# WHAT IS BEING ASKED
Since only the total matters, count the lines of these entries containing the word "yellow" and write that total alone.

# MATERIAL FOR THIS TASK
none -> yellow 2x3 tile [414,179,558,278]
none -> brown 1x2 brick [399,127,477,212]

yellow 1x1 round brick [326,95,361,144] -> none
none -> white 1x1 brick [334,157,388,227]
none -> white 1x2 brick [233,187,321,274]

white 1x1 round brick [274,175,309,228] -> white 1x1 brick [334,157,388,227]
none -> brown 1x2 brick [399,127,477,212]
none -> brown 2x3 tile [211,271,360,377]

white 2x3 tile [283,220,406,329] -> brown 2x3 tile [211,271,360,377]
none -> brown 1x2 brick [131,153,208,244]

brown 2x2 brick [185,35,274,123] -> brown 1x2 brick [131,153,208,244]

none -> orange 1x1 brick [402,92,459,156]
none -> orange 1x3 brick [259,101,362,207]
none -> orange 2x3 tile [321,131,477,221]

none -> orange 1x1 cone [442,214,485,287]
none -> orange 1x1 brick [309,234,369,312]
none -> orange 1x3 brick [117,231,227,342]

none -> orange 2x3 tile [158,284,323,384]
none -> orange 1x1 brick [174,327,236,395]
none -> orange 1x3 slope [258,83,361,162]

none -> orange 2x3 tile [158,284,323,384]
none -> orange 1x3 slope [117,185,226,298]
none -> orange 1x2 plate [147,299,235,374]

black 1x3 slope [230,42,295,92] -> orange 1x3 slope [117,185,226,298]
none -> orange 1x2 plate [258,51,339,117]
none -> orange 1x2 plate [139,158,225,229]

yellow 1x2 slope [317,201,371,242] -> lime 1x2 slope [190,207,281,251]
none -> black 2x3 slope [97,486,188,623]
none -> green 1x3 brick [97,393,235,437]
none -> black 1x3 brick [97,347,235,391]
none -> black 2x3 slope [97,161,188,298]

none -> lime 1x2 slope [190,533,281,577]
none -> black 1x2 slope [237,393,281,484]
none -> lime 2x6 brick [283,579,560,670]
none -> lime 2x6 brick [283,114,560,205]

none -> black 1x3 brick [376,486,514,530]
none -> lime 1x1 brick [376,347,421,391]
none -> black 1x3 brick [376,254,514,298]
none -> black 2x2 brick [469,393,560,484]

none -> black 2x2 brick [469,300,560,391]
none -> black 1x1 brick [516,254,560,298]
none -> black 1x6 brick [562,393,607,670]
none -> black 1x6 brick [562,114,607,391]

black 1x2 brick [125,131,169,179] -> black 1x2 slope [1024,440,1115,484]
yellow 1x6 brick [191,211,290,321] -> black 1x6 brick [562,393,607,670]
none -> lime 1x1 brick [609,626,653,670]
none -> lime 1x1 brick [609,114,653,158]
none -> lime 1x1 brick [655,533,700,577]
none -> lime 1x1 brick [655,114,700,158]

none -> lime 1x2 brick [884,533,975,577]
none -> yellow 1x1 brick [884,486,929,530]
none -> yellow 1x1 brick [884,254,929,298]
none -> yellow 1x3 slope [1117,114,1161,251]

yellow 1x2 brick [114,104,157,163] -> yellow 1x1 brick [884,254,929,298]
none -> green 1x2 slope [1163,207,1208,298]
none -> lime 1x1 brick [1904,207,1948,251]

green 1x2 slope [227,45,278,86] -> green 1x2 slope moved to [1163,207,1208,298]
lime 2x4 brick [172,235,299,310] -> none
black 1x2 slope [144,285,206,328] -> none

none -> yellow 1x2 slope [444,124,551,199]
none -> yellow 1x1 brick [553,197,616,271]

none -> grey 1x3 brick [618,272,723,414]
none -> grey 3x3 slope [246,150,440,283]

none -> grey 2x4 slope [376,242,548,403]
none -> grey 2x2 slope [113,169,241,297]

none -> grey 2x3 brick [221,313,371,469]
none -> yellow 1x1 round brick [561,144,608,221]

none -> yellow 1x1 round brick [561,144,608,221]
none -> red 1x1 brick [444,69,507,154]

# OUTPUT BELOW
12